## EXERCISE INSTRUCTIONS:
Below are the records; collect from them each line containing the string "move".

═════ GIVEN RECORDS

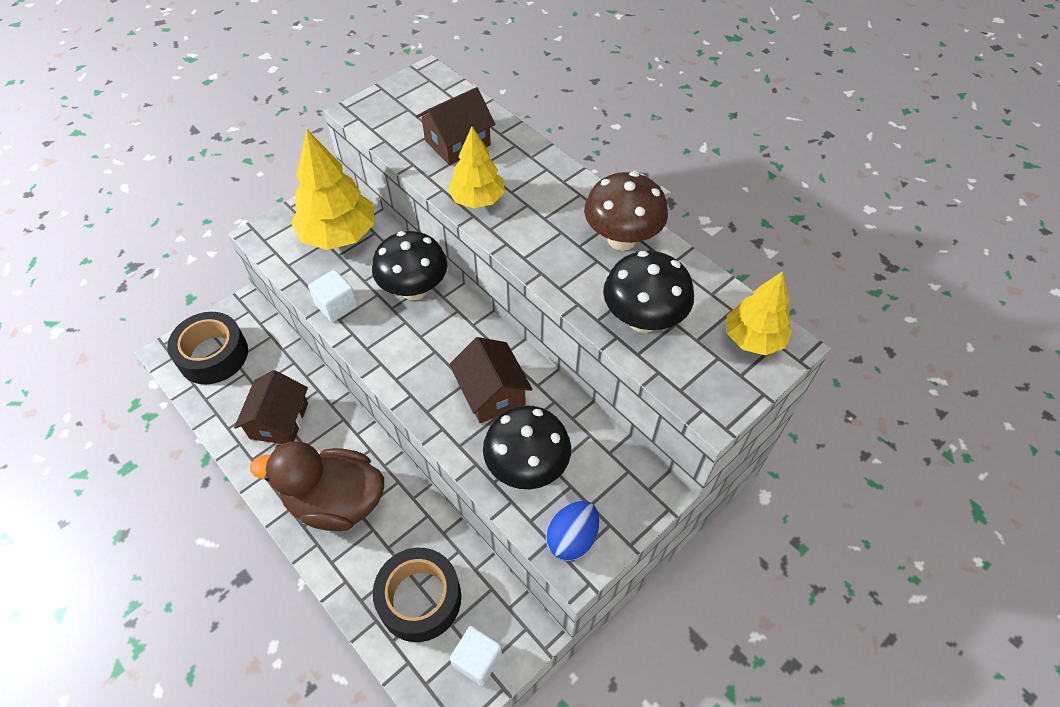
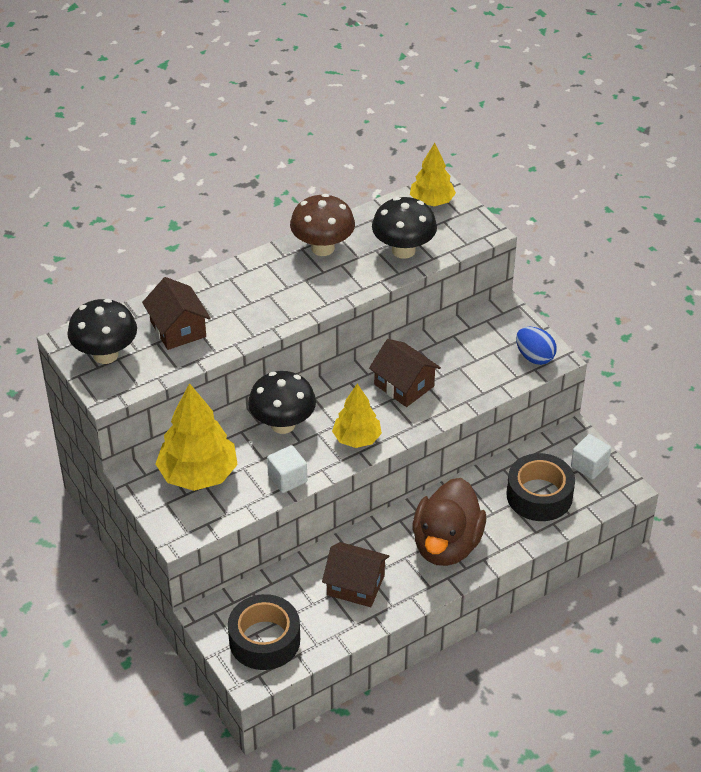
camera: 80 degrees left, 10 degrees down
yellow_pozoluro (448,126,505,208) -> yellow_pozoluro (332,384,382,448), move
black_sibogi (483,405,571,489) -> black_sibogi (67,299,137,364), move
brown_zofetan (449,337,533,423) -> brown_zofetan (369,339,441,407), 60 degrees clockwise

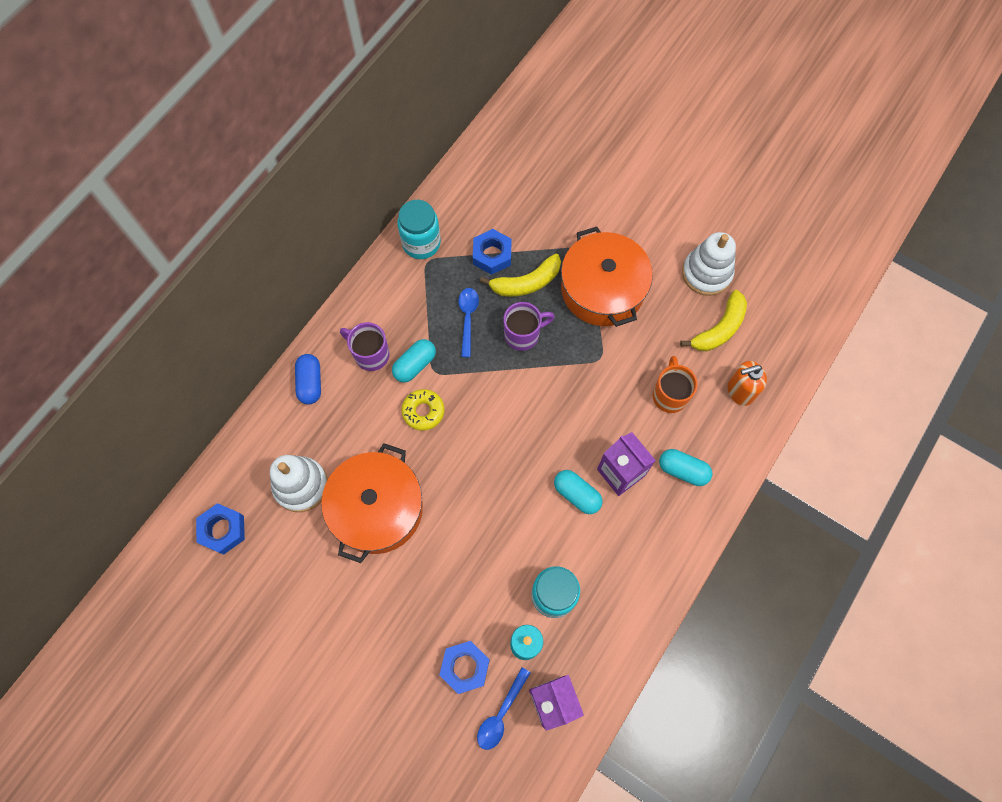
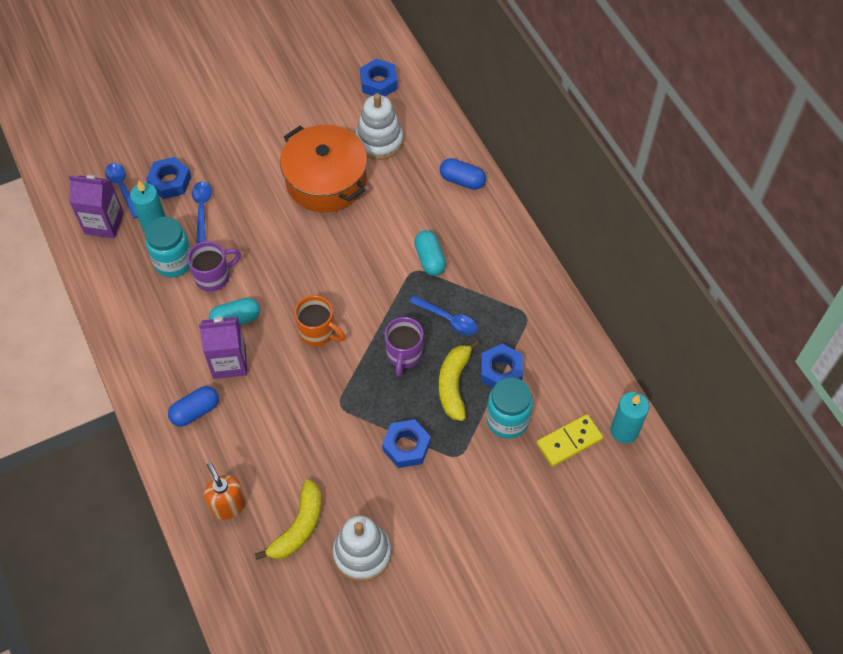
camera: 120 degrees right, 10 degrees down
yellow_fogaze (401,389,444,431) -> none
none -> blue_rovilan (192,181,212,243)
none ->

══════════

## OUTPUT BELOW:
yellow_pozoluro (448,126,505,208) -> yellow_pozoluro (332,384,382,448), move
black_sibogi (483,405,571,489) -> black_sibogi (67,299,137,364), move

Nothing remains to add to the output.